* _Records provided_:
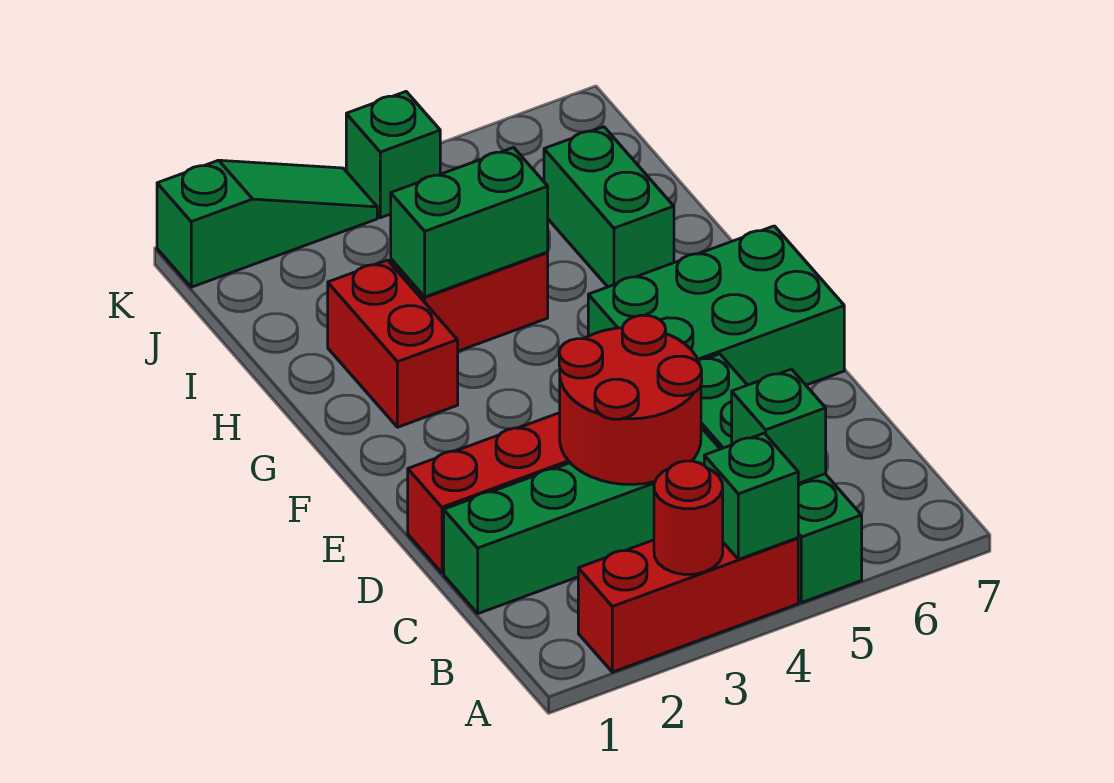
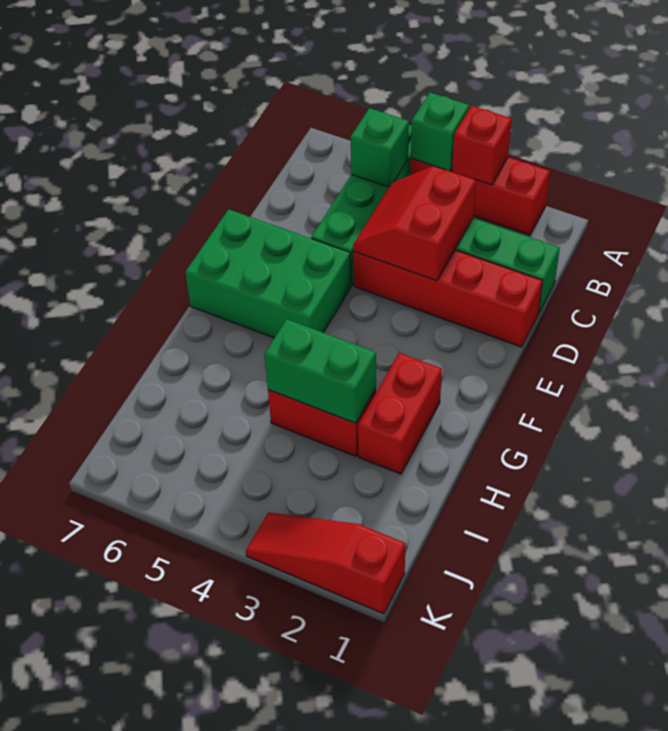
red round brick A3 level 2 -> red brick A3 level 2
red round brick C3:D4 level 2 -> red slope C3:D4 level 2 top 3
green brick H6:I6 level 1 -> none
green slope K1:K3 level 1 top 1 -> red slope K1:K3 level 1 top 1
green brick K4 level 1 -> none

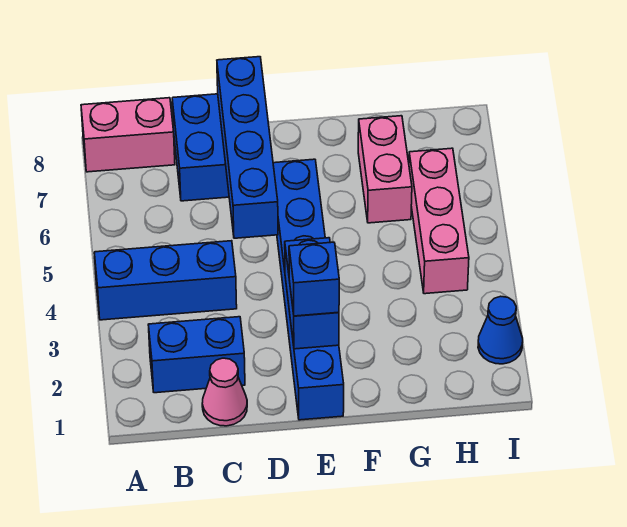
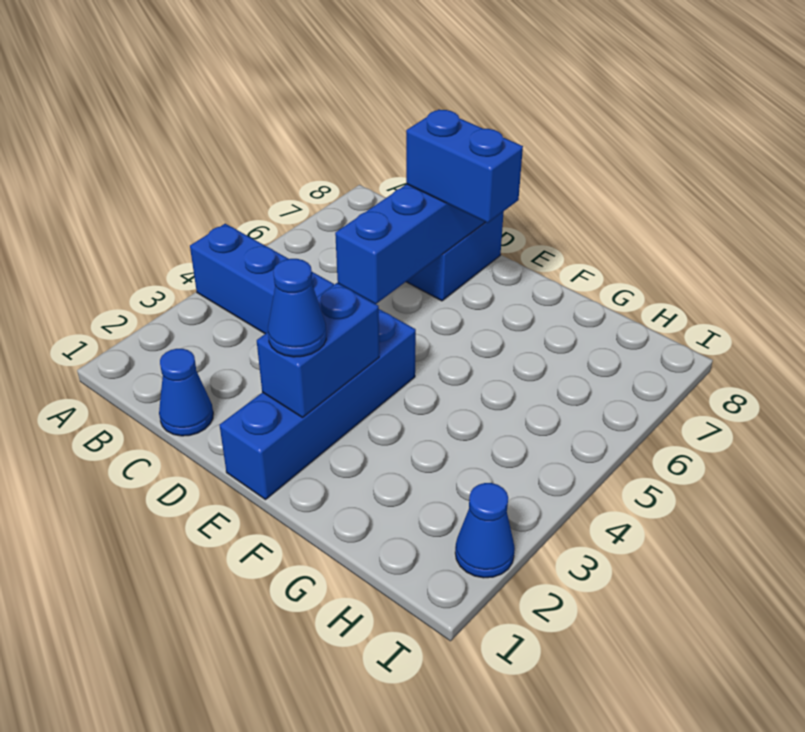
pink brick A8:B8 level 1 -> none
blue brick B2:C2 level 1 -> blue brick D7:E7 level 3
pink cone C1 level 1 -> blue cone C1 level 1
blue brick E1:E6 level 1 -> blue brick E1:E4 level 1
blue brick E2 level 3 -> blue cone E2 level 3
pink brick G6:G7 level 1 -> none
pink brick H4:H6 level 1 -> none

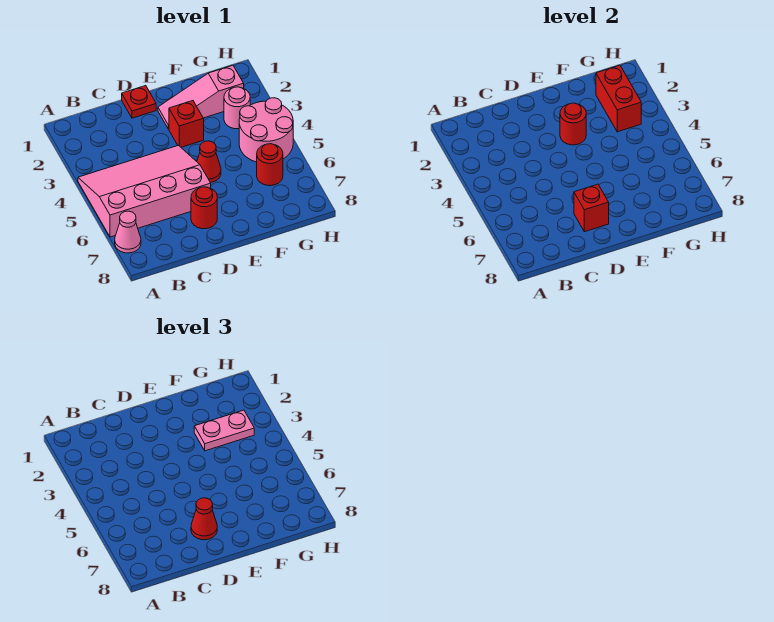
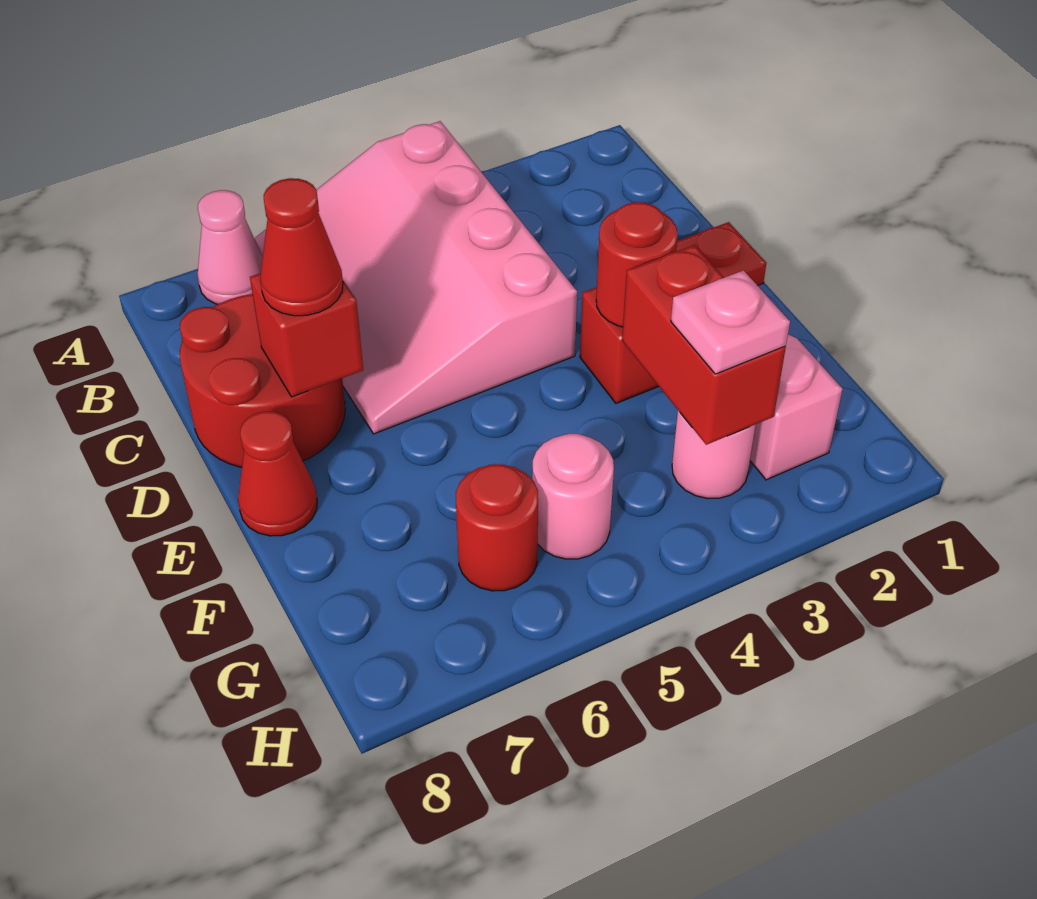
pink slope A4:D6 level 1 top 6 -> pink slope A4:D6 level 1 top 4
red round brick D7 level 1 -> red round brick C7:D8 level 1
red cone E5 level 1 -> red cone E8 level 1
pink plate F3:G3 level 3 -> pink plate G3 level 3
red brick G2:G3 level 2 -> red brick F3:G3 level 2
pink round brick G4:H5 level 1 -> pink round brick G5 level 1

* _Aim of the exercise_:
Retype each line of the data exactly, beginning with the first; include the line containing "red cone E5 level 1 -> red cone E8 level 1" and stop there, skipping every picture.

* _Answer box_:
red round brick A3 level 2 -> red brick A3 level 2
red round brick C3:D4 level 2 -> red slope C3:D4 level 2 top 3
green brick H6:I6 level 1 -> none
green slope K1:K3 level 1 top 1 -> red slope K1:K3 level 1 top 1
green brick K4 level 1 -> none

pink brick A8:B8 level 1 -> none
blue brick B2:C2 level 1 -> blue brick D7:E7 level 3
pink cone C1 level 1 -> blue cone C1 level 1
blue brick E1:E6 level 1 -> blue brick E1:E4 level 1
blue brick E2 level 3 -> blue cone E2 level 3
pink brick G6:G7 level 1 -> none
pink brick H4:H6 level 1 -> none

pink slope A4:D6 level 1 top 6 -> pink slope A4:D6 level 1 top 4
red round brick D7 level 1 -> red round brick C7:D8 level 1
red cone E5 level 1 -> red cone E8 level 1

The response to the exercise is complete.